## Your task
Search the entries below for "button" and copy each matching line.

:::

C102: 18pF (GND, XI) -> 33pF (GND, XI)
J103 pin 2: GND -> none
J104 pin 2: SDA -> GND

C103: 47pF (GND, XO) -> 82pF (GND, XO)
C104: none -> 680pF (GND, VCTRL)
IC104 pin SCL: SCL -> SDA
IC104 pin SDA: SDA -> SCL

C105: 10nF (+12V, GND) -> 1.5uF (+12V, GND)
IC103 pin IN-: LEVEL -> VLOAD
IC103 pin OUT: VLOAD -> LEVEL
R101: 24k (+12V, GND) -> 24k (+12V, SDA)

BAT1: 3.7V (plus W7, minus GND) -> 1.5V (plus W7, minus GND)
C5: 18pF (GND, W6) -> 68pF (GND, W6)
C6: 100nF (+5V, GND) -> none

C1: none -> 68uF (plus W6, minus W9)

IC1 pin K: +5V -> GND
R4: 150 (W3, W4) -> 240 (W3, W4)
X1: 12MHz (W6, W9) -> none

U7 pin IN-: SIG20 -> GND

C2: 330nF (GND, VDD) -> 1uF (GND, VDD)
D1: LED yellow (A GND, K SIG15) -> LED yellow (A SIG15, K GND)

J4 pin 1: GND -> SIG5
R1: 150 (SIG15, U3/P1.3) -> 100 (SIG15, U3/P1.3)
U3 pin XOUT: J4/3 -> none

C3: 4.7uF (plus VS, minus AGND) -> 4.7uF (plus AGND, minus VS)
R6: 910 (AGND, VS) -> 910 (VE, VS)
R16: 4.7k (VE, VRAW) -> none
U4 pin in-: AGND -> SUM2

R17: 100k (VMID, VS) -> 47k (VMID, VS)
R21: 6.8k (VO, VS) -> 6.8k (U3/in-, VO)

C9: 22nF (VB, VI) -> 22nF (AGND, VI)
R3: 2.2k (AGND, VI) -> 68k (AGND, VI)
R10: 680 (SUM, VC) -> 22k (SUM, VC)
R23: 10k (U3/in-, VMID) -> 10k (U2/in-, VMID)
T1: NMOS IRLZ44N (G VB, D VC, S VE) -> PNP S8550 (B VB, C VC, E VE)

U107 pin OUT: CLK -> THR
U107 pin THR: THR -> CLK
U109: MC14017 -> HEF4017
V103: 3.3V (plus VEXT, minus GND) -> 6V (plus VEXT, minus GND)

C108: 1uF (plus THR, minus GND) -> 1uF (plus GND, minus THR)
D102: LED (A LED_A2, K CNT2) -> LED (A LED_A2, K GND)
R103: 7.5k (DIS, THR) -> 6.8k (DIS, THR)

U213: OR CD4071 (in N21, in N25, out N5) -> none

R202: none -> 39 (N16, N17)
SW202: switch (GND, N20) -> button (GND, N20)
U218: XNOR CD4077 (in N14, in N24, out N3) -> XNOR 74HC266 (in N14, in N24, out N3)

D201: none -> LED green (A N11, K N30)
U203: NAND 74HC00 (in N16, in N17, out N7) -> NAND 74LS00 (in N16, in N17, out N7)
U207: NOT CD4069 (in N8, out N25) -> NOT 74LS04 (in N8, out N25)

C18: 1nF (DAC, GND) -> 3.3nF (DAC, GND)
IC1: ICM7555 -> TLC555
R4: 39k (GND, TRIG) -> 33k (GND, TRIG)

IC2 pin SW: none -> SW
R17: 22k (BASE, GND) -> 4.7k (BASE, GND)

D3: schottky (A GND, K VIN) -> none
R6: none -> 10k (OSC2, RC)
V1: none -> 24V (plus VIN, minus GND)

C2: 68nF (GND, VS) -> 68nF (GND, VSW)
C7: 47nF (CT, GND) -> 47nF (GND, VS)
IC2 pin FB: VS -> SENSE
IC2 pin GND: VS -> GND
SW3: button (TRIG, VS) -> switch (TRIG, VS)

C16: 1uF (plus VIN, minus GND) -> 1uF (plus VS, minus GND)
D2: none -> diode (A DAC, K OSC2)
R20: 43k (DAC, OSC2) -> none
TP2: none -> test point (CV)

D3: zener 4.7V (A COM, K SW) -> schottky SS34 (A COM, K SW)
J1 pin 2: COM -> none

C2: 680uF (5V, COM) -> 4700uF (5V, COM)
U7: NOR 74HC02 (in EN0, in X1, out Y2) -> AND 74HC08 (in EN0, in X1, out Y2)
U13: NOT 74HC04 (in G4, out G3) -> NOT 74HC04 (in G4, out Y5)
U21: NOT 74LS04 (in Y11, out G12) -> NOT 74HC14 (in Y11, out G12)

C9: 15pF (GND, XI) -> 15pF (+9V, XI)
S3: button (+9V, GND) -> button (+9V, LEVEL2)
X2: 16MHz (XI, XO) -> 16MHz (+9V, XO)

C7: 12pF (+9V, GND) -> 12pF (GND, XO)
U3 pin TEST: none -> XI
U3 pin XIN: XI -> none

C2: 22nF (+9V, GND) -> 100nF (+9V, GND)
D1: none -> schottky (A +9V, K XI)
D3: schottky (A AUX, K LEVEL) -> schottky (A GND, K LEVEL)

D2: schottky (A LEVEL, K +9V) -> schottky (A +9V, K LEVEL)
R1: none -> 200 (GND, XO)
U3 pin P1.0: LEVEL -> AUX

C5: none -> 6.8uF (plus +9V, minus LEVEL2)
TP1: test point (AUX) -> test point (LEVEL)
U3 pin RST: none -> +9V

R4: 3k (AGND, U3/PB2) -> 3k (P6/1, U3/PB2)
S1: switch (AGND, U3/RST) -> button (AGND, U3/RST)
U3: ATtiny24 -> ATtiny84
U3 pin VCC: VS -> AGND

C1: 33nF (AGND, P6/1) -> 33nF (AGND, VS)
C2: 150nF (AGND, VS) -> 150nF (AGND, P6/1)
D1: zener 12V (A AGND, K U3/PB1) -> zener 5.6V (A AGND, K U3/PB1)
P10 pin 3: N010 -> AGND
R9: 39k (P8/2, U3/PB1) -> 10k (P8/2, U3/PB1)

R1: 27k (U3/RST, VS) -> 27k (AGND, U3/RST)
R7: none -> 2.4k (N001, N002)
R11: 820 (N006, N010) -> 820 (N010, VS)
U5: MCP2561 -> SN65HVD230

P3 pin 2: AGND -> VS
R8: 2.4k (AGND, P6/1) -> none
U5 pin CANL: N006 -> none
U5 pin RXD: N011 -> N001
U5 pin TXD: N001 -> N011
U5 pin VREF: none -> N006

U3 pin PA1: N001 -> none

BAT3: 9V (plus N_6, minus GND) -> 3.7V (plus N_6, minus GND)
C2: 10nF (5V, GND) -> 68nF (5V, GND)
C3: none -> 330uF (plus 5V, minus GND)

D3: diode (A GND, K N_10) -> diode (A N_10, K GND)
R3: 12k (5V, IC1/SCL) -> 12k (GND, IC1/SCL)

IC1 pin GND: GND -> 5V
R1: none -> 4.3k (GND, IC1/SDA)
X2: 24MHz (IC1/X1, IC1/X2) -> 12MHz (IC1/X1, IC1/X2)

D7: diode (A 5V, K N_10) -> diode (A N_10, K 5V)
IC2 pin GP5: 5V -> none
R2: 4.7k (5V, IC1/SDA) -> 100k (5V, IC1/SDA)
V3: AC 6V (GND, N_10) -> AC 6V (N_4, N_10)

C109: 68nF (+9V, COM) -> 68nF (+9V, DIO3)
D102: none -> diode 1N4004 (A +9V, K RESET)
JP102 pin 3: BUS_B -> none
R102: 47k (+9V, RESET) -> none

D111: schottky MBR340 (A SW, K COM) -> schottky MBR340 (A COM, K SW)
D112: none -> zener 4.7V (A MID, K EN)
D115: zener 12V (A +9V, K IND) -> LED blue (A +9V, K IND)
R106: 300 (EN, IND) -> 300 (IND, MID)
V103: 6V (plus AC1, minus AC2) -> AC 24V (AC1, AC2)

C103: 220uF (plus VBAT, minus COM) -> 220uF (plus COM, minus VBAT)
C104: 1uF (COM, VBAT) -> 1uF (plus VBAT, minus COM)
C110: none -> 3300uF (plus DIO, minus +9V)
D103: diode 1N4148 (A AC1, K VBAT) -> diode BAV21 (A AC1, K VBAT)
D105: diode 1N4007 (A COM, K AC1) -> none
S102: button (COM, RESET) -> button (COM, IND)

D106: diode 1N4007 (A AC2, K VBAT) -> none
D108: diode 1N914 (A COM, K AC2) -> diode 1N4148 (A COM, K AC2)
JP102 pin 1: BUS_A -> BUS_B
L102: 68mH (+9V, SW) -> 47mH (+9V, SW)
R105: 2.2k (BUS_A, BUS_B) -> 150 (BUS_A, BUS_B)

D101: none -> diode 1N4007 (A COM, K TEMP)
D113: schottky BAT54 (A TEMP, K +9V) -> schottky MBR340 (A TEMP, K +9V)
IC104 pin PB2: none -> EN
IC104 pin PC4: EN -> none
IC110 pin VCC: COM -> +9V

:::

## Finished task
SW202: switch (GND, N20) -> button (GND, N20)
SW3: button (TRIG, VS) -> switch (TRIG, VS)
S3: button (+9V, GND) -> button (+9V, LEVEL2)
S1: switch (AGND, U3/RST) -> button (AGND, U3/RST)
S102: button (COM, RESET) -> button (COM, IND)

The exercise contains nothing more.